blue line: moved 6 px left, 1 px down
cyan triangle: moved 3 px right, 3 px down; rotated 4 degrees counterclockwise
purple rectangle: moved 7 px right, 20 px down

****************

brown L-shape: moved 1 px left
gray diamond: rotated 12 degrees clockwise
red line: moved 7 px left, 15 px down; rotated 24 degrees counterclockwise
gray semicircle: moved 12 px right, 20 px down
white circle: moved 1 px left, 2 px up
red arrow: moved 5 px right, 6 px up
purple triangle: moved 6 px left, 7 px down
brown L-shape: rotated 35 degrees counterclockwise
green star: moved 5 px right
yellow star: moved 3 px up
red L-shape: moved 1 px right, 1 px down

****************

## PROBLEM
In the listing above, the lines from the one containing "white circle: moved 1 px left, 2 px up" through the one containing "red L-shape: moved 1 px right, 1 px down" must be set down exactly, with no other lines.

## OUTPUT OF THE TASK
white circle: moved 1 px left, 2 px up
red arrow: moved 5 px right, 6 px up
purple triangle: moved 6 px left, 7 px down
brown L-shape: rotated 35 degrees counterclockwise
green star: moved 5 px right
yellow star: moved 3 px up
red L-shape: moved 1 px right, 1 px down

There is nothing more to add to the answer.